• _THE TASK_
Under this line is some data; print exactly the lines from the one containing "lime cone D2 level 3 -> none" through its last line, without pictures.

• _INPUT FOR THIS TASK_

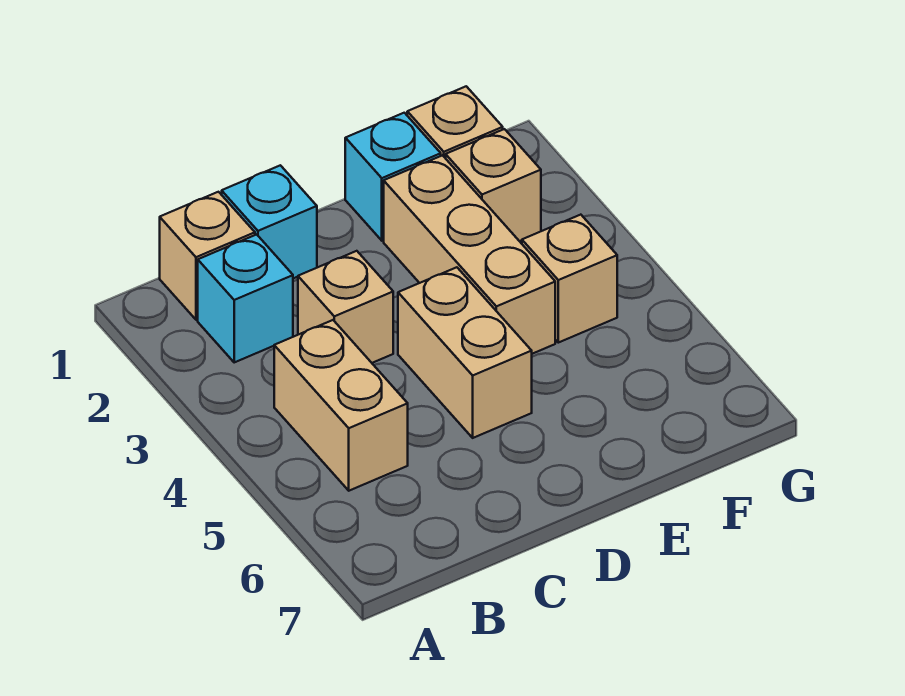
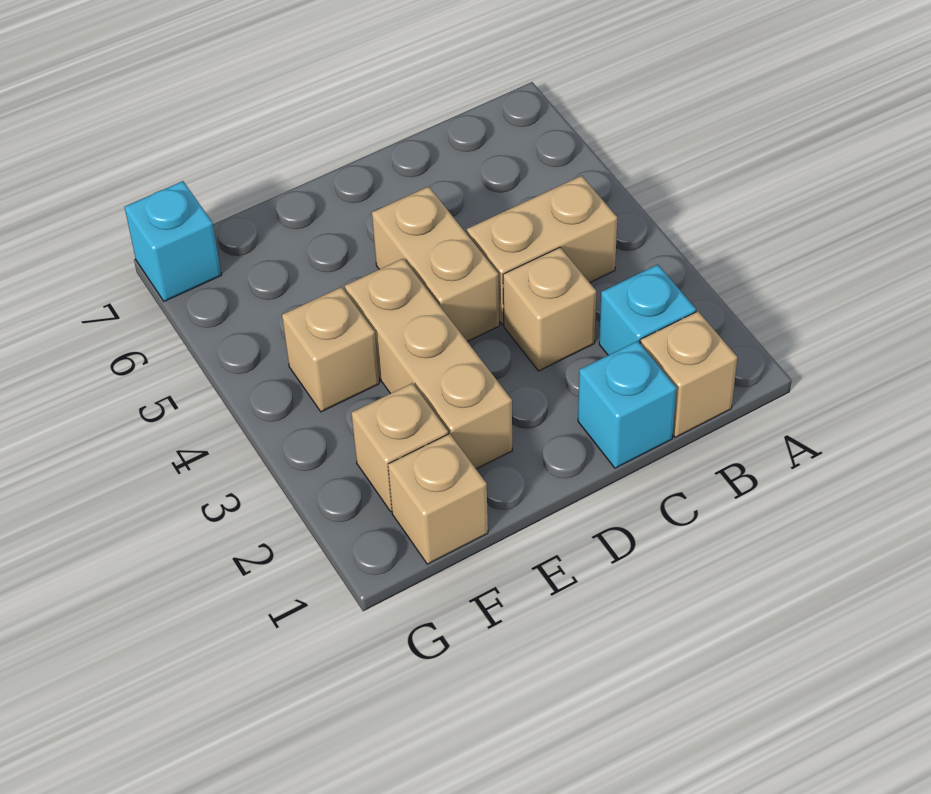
tan brick B4:B5 level 1 -> tan brick B4:C4 level 1
cyan brick E1 level 1 -> cyan brick G7 level 1

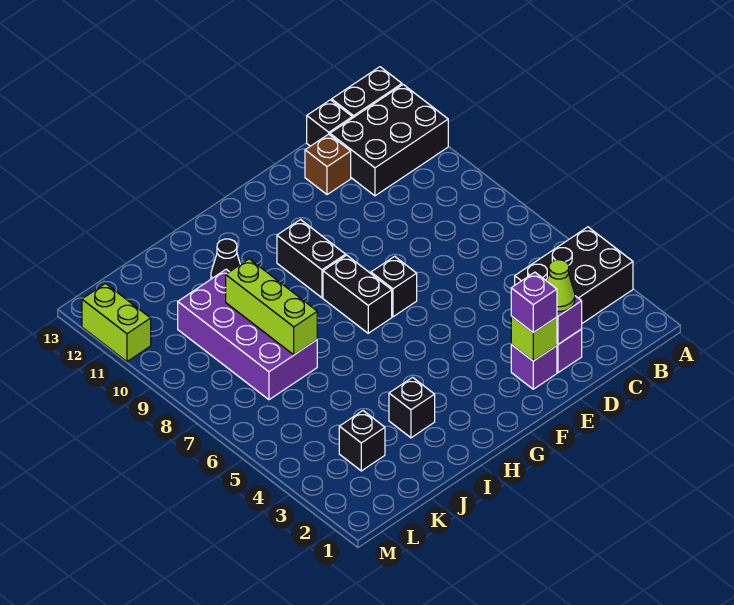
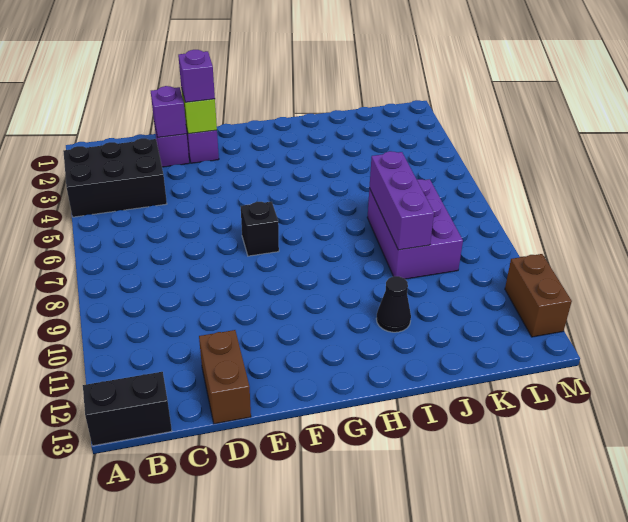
black brick A11:C12 level 1 -> none
black brick C13 level 1 -> none
lime cone D2 level 3 -> none
brown brick D12 level 1 -> brown brick D12:D13 level 1
black brick G7:G8 level 1 -> none
black brick G9:G10 level 1 -> none
black brick I3 level 1 -> none
purple brick J7:K10 level 1 -> purple brick J7:K9 level 1
lime brick J7:J9 level 2 -> purple brick J7:J9 level 2
black brick K3 level 1 -> none
lime brick M11:M12 level 1 -> brown brick M11:M12 level 1

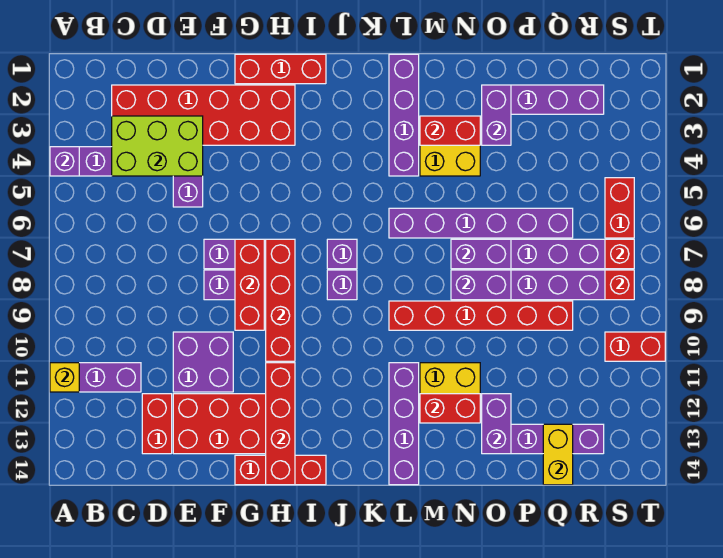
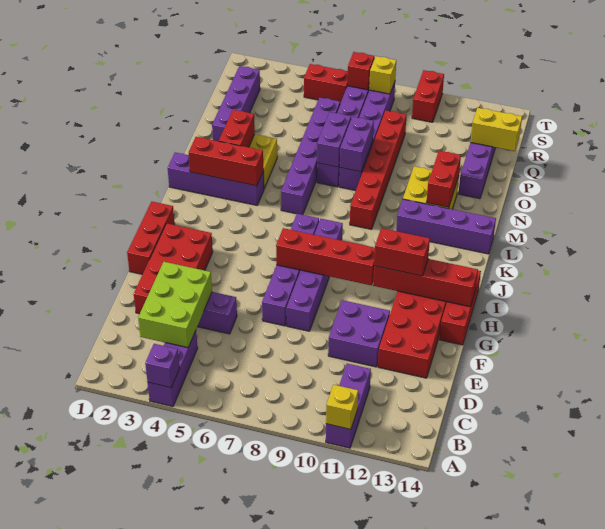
red brick C2:H3 level 1 -> red brick E2:H3 level 1
red brick D12:D13 level 1 -> red brick H11:H12 level 3
red brick G7:G9 level 2 -> red brick L2:L4 level 2
purple brick O2:O3 level 2 -> none
purple brick O12:O13 level 2 -> none
red brick S8 level 2 -> yellow brick S8 level 2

• _WRITTEN RESPONSE_
lime cone D2 level 3 -> none
brown brick D12 level 1 -> brown brick D12:D13 level 1
black brick G7:G8 level 1 -> none
black brick G9:G10 level 1 -> none
black brick I3 level 1 -> none
purple brick J7:K10 level 1 -> purple brick J7:K9 level 1
lime brick J7:J9 level 2 -> purple brick J7:J9 level 2
black brick K3 level 1 -> none
lime brick M11:M12 level 1 -> brown brick M11:M12 level 1

red brick C2:H3 level 1 -> red brick E2:H3 level 1
red brick D12:D13 level 1 -> red brick H11:H12 level 3
red brick G7:G9 level 2 -> red brick L2:L4 level 2
purple brick O2:O3 level 2 -> none
purple brick O12:O13 level 2 -> none
red brick S8 level 2 -> yellow brick S8 level 2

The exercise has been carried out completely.